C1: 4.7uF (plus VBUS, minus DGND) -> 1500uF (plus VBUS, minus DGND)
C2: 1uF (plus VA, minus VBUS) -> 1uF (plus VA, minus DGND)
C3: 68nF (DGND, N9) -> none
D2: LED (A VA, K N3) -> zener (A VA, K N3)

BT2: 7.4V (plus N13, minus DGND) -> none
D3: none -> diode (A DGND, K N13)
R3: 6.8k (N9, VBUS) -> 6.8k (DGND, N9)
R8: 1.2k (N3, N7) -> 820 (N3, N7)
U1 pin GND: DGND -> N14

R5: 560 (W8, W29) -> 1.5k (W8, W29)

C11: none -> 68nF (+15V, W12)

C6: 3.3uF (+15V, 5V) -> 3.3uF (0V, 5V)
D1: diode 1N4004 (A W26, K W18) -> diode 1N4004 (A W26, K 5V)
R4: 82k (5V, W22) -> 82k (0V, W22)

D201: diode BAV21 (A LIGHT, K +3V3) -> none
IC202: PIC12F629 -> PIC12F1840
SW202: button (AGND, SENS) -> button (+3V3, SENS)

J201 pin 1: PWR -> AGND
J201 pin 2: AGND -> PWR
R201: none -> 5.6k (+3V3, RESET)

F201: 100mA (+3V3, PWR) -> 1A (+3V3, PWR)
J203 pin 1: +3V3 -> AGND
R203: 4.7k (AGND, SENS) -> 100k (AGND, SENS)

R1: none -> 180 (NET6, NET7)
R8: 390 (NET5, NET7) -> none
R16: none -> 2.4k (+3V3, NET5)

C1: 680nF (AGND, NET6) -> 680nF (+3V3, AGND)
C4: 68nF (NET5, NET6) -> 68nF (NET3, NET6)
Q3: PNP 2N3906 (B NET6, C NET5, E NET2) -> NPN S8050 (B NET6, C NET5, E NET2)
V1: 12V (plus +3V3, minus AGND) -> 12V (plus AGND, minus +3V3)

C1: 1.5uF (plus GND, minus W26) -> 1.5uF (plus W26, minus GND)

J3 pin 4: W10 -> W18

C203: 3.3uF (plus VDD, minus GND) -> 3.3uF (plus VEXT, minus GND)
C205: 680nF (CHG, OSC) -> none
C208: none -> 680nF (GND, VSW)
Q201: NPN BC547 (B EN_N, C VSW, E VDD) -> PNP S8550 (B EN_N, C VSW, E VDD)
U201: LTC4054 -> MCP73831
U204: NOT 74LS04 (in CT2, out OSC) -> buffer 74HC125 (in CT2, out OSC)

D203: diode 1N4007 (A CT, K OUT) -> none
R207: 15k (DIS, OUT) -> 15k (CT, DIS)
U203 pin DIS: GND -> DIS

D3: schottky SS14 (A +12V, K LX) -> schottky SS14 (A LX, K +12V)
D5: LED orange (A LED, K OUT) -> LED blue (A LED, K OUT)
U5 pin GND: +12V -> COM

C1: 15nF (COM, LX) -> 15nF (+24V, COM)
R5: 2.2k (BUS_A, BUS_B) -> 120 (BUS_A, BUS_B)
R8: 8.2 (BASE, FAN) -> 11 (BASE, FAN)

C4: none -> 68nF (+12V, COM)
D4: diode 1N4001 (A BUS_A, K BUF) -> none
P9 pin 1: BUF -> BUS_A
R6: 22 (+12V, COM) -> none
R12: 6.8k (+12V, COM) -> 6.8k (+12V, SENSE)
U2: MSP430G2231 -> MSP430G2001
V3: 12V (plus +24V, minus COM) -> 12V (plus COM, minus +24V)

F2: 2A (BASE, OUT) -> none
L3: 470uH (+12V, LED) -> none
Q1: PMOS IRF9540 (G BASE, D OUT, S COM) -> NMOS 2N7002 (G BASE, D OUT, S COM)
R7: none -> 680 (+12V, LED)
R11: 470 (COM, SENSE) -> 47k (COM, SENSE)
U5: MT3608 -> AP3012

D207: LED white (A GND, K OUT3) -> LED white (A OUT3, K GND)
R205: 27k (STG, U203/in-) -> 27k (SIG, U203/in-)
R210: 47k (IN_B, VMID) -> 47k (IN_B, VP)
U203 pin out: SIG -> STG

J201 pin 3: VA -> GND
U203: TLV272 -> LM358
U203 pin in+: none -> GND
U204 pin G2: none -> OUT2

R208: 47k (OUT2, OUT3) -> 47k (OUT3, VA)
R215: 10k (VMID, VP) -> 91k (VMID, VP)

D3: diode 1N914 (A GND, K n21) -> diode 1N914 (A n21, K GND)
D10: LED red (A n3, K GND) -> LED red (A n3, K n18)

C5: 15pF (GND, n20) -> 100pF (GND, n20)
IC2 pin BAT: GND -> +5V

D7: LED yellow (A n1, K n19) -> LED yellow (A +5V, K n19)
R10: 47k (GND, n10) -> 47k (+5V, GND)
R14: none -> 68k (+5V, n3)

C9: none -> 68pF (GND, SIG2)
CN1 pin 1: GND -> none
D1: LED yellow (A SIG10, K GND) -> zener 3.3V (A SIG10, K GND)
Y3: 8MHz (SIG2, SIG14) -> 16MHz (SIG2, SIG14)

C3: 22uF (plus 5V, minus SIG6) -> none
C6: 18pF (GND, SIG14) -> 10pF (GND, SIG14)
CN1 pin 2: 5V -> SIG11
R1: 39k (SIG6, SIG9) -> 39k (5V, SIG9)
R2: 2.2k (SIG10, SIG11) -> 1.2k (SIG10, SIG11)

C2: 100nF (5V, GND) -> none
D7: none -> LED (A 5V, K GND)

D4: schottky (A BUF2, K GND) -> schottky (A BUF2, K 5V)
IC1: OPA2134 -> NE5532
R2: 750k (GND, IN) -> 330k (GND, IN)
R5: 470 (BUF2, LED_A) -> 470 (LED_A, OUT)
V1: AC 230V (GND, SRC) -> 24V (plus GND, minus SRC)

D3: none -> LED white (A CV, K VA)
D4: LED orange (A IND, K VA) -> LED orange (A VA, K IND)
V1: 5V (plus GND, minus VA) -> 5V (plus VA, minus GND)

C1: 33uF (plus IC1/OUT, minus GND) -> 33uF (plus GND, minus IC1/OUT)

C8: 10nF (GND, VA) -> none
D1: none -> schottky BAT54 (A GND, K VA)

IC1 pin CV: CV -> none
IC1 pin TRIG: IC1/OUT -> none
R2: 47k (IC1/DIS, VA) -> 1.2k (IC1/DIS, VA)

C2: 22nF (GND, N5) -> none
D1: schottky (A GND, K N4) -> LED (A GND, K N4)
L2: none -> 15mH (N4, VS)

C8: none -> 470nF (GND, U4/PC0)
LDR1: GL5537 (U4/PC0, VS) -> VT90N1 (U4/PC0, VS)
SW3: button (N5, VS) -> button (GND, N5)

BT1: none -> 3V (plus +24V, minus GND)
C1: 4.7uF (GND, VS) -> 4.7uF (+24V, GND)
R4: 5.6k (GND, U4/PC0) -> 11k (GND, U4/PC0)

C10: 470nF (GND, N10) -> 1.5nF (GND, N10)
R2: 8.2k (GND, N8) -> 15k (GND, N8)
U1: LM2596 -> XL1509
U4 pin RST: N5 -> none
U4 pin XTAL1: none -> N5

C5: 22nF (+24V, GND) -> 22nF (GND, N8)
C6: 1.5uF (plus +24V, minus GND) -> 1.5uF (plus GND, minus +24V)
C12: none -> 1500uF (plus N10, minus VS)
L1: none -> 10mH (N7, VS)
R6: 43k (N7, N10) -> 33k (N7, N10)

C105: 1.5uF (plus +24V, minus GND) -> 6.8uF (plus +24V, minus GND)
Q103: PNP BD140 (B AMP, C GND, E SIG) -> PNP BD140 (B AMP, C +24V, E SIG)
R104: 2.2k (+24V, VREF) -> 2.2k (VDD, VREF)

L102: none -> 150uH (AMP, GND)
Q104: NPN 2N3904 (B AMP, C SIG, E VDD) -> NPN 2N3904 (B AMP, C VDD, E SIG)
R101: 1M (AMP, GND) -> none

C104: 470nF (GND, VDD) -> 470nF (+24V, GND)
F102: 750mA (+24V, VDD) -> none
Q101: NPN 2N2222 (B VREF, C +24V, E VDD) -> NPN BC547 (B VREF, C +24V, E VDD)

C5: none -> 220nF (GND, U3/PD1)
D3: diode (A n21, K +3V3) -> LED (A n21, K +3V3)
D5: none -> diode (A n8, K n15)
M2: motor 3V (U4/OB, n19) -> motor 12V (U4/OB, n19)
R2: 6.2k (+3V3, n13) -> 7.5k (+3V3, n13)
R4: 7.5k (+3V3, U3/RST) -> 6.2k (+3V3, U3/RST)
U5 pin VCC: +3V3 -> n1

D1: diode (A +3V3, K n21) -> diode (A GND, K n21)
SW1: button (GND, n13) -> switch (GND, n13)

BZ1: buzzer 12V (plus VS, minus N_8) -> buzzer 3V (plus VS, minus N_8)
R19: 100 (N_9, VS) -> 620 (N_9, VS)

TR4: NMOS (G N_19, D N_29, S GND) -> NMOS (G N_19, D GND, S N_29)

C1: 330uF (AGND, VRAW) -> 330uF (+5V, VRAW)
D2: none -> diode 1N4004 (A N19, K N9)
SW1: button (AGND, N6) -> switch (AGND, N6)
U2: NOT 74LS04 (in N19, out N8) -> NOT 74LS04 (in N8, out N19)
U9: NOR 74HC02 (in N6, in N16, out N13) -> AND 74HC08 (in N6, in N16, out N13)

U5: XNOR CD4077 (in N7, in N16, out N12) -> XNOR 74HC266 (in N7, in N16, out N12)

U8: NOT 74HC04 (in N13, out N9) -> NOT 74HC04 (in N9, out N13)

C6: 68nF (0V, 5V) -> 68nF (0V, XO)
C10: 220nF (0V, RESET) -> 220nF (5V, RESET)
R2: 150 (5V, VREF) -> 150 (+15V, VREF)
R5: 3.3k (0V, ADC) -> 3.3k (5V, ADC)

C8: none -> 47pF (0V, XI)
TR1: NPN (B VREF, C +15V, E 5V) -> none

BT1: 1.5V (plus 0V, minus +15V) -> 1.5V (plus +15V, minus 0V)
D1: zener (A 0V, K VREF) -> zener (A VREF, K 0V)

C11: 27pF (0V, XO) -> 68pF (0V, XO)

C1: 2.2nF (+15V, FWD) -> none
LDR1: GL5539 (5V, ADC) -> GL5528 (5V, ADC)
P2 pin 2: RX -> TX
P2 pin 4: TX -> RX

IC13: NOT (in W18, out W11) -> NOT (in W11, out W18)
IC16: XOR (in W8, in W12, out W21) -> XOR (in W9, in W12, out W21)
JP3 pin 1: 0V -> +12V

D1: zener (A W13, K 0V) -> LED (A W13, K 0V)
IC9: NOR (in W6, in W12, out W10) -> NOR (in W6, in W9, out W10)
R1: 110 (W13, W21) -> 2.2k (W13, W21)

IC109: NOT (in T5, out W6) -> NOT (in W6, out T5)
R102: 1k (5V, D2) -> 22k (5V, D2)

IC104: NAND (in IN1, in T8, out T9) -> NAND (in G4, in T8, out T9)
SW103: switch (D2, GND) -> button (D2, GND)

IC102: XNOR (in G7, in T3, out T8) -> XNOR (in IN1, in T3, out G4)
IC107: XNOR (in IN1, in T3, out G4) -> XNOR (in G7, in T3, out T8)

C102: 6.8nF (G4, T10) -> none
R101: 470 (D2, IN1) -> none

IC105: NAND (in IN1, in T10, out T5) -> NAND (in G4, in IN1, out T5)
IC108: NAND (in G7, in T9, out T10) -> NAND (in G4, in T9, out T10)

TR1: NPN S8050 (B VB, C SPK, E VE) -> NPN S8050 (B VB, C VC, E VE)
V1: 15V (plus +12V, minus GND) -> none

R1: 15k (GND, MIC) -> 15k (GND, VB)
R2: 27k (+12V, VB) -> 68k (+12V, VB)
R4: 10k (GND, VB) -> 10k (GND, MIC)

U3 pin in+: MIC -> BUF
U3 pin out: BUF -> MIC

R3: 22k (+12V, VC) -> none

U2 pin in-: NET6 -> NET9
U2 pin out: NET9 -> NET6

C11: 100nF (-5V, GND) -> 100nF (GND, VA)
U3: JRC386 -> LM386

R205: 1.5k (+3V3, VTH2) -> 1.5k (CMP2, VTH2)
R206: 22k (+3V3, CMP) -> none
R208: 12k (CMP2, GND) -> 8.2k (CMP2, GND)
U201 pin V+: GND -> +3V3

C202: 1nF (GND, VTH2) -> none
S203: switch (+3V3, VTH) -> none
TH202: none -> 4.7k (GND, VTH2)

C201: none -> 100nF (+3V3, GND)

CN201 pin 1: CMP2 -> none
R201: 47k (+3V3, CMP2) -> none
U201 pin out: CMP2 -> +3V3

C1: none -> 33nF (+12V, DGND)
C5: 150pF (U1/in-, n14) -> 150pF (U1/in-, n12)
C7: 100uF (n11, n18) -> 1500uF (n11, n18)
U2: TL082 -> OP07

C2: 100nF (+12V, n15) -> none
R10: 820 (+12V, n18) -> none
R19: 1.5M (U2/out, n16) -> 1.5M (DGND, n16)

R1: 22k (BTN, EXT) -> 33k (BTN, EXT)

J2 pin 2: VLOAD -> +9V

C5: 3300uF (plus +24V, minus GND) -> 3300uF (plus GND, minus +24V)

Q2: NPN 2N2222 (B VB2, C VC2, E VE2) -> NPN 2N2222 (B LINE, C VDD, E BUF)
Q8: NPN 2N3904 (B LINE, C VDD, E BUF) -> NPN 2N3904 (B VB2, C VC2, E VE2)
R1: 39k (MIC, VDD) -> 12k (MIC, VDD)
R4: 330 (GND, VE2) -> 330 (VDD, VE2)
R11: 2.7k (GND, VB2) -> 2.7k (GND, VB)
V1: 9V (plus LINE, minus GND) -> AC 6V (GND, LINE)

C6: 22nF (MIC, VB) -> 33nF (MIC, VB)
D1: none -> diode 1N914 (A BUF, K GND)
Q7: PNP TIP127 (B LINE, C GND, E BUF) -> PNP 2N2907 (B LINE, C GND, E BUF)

Task brief
Repeat exactly the lines above from the one with "C1: none -> 33nF (+12V, DGND)" up to and including the one with "C6: 22nF (MIC, VB) -> 33nF (MIC, VB)". No other line belongs in the reply.

Written answer
C1: none -> 33nF (+12V, DGND)
C5: 150pF (U1/in-, n14) -> 150pF (U1/in-, n12)
C7: 100uF (n11, n18) -> 1500uF (n11, n18)
U2: TL082 -> OP07

C2: 100nF (+12V, n15) -> none
R10: 820 (+12V, n18) -> none
R19: 1.5M (U2/out, n16) -> 1.5M (DGND, n16)

R1: 22k (BTN, EXT) -> 33k (BTN, EXT)

J2 pin 2: VLOAD -> +9V

C5: 3300uF (plus +24V, minus GND) -> 3300uF (plus GND, minus +24V)

Q2: NPN 2N2222 (B VB2, C VC2, E VE2) -> NPN 2N2222 (B LINE, C VDD, E BUF)
Q8: NPN 2N3904 (B LINE, C VDD, E BUF) -> NPN 2N3904 (B VB2, C VC2, E VE2)
R1: 39k (MIC, VDD) -> 12k (MIC, VDD)
R4: 330 (GND, VE2) -> 330 (VDD, VE2)
R11: 2.7k (GND, VB2) -> 2.7k (GND, VB)
V1: 9V (plus LINE, minus GND) -> AC 6V (GND, LINE)

C6: 22nF (MIC, VB) -> 33nF (MIC, VB)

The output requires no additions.